(Before-and-after scene images)
+===+
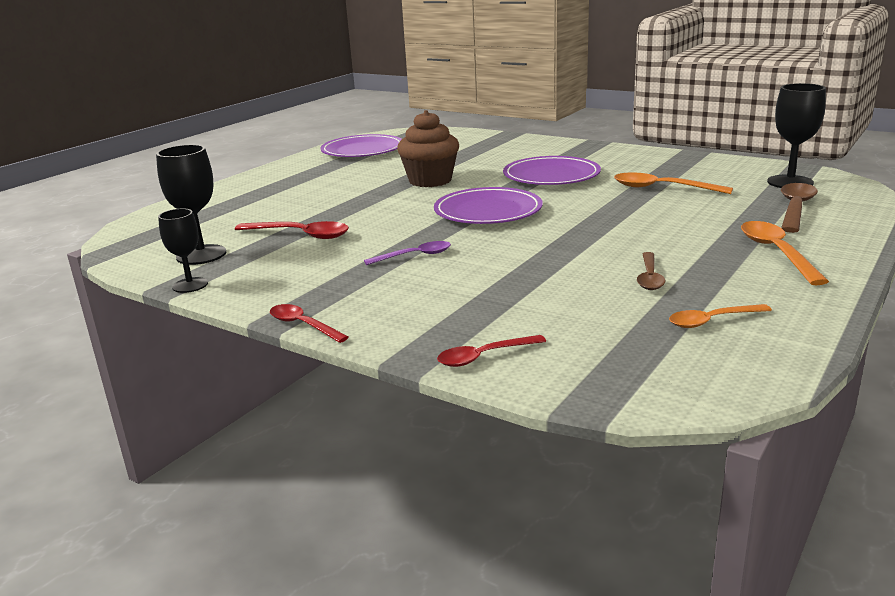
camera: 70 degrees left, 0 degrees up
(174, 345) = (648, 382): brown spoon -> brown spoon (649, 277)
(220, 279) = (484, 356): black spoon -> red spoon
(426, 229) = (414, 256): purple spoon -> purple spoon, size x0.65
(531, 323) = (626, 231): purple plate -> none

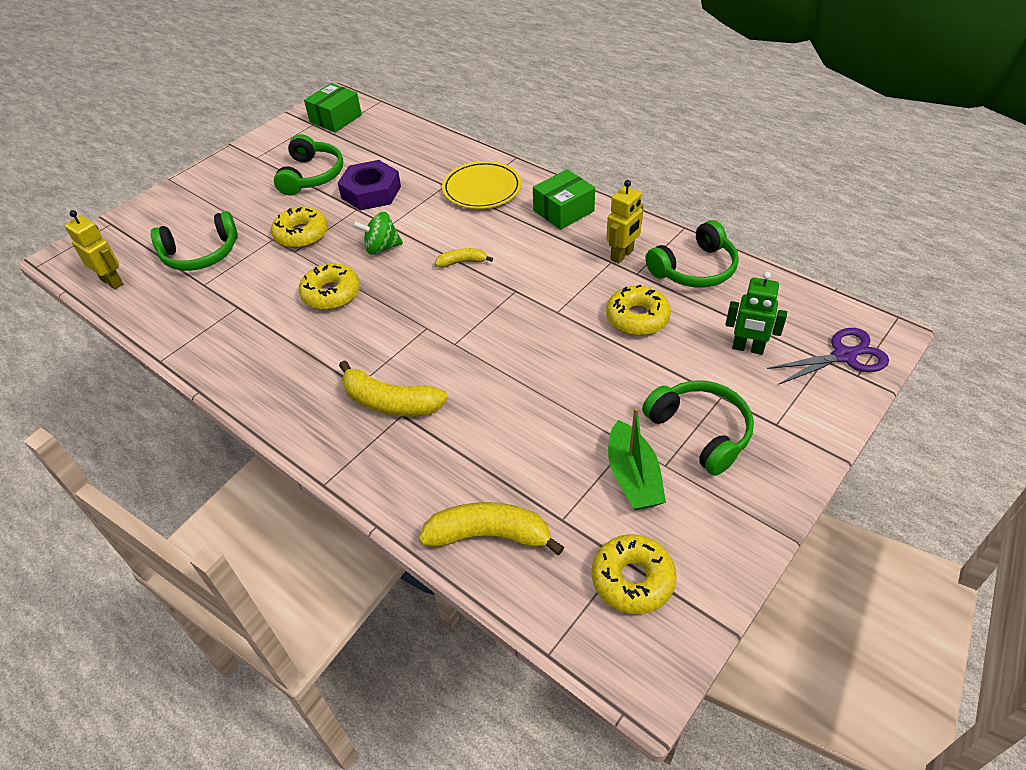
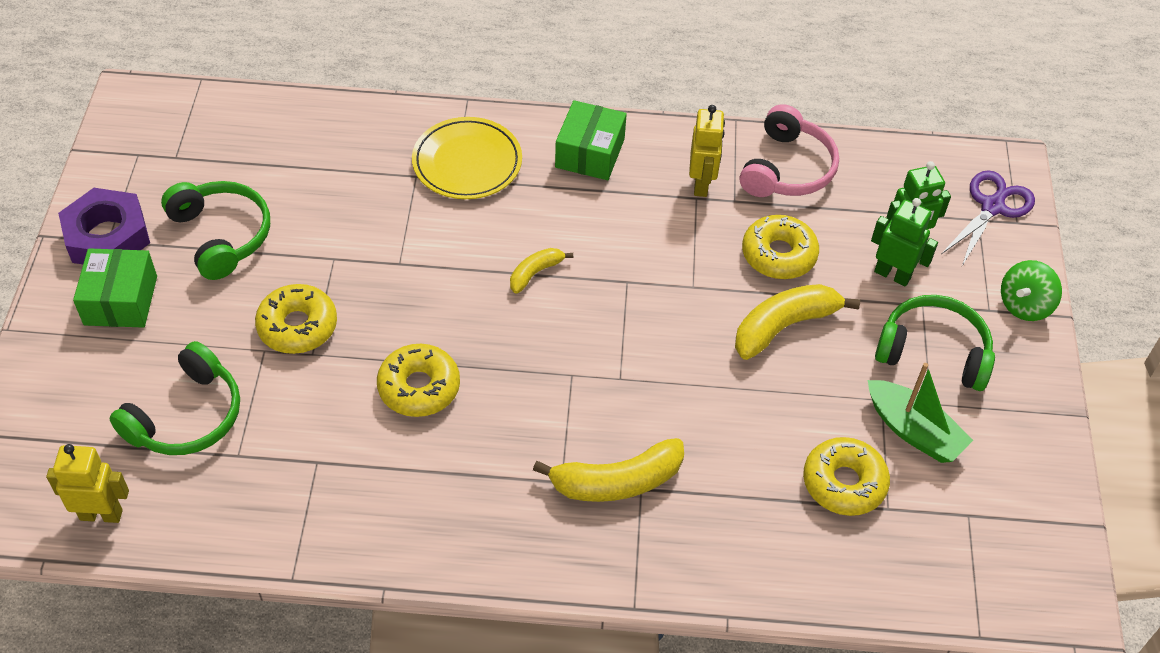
camera: 40 degrees left, 5 degrees up
(335, 118) = (163, 132): green box -> green box (120, 300)
(371, 192) = (329, 226): purple nut -> purple nut (107, 236)
(381, 247) = (420, 298): green spinning top -> green spinning top (1024, 305)
(489, 535) = (839, 562): yellow banana -> yellow banana (784, 326)
(632, 579) = (991, 528): yellow donut -> yellow donut (844, 483)
(694, 269) = (787, 168): green headphones -> pink headphones
(715, 366) = (892, 274): none -> green robot

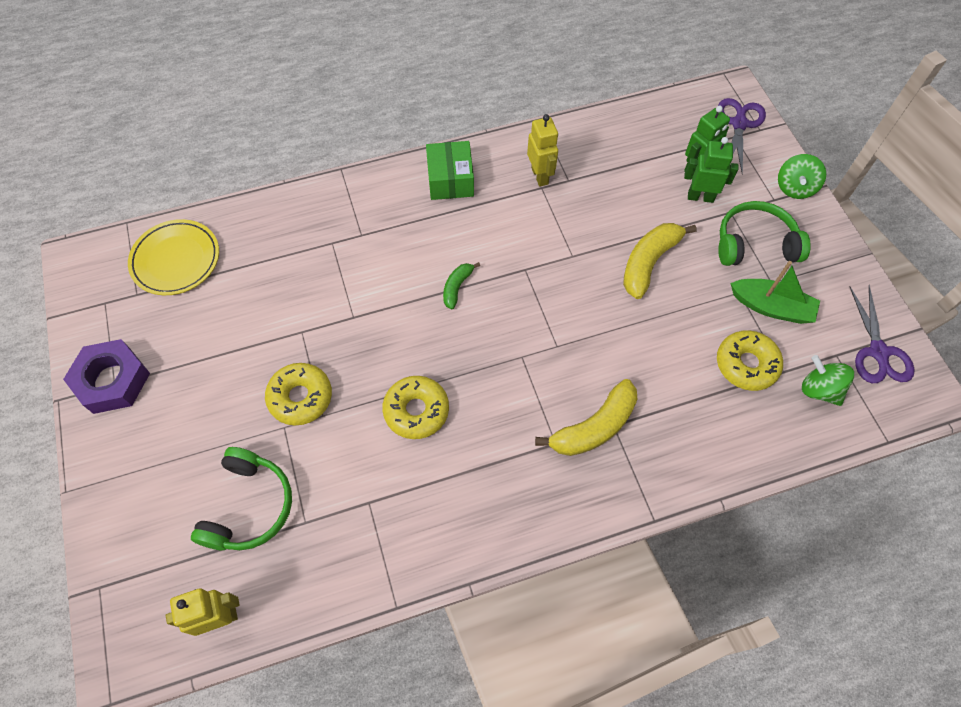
camera: 20 degrees left, 10 degrees up
(120, 300) = (149, 430): green box -> none
(221, 235) = (205, 345): green headphones -> none
(467, 162) = (365, 219): yellow plate -> yellow plate (176, 260)
(535, 273) = (457, 287): yellow banana -> green banana
(778, 255) = (618, 210): yellow donut -> none
(787, 168) = (592, 143): pink headphones -> none
(922, 545) = (819, 389): none -> green spinning top
(1026, 532) = (878, 352): none -> purple scissors

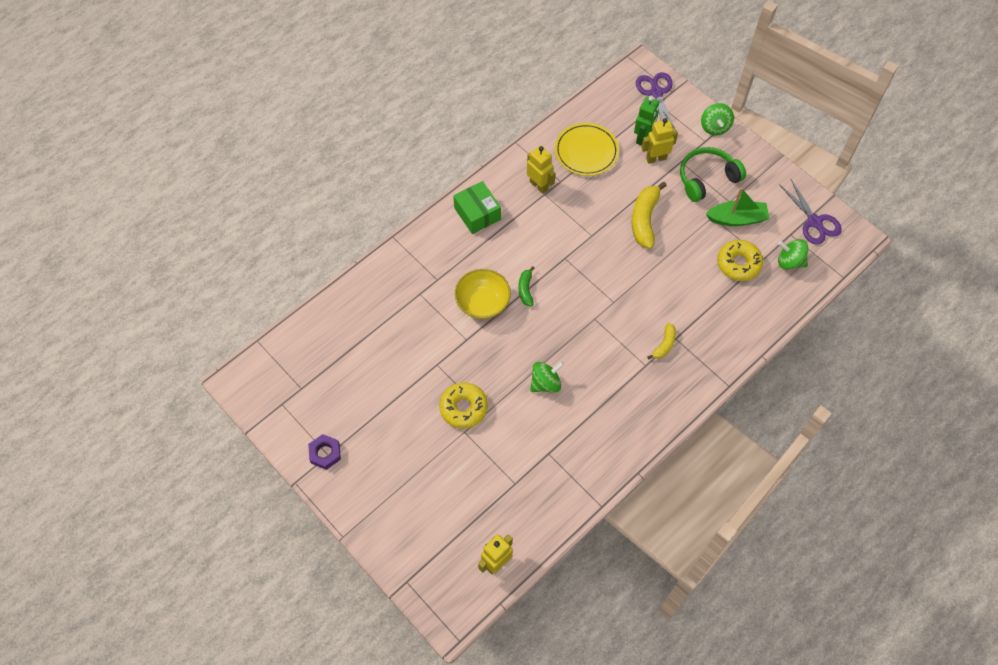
camera: 25 degrees left, 0 degrees up
(112, 380) = (325, 453): purple nut -> purple nut, size x0.60
(176, 260) = (314, 352): yellow plate -> yellow plate (586, 151)
(249, 506) = (473, 490): green headphones -> none
(397, 282) = (483, 303): none -> yellow bowl
(416, 411) = (545, 383): yellow donut -> green spinning top
(594, 427) = (664, 345): yellow banana -> yellow banana, size x0.55
(700, 197) = (656, 158): green robot -> yellow robot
+===+
◆ What you should do
In the entries above, find the line that contains "(371, 192) = (329, 226): purple", then repeat exactly every line from the first one through that line, with no pictures.

◆ Output of the exercise
camera: 70 degrees left, 0 degrees up
(174, 345) = (648, 382): brown spoon -> brown spoon (649, 277)
(220, 279) = (484, 356): black spoon -> red spoon
(426, 229) = (414, 256): purple spoon -> purple spoon, size x0.65
(531, 323) = (626, 231): purple plate -> none

camera: 40 degrees left, 5 degrees up
(335, 118) = (163, 132): green box -> green box (120, 300)
(371, 192) = (329, 226): purple nut -> purple nut (107, 236)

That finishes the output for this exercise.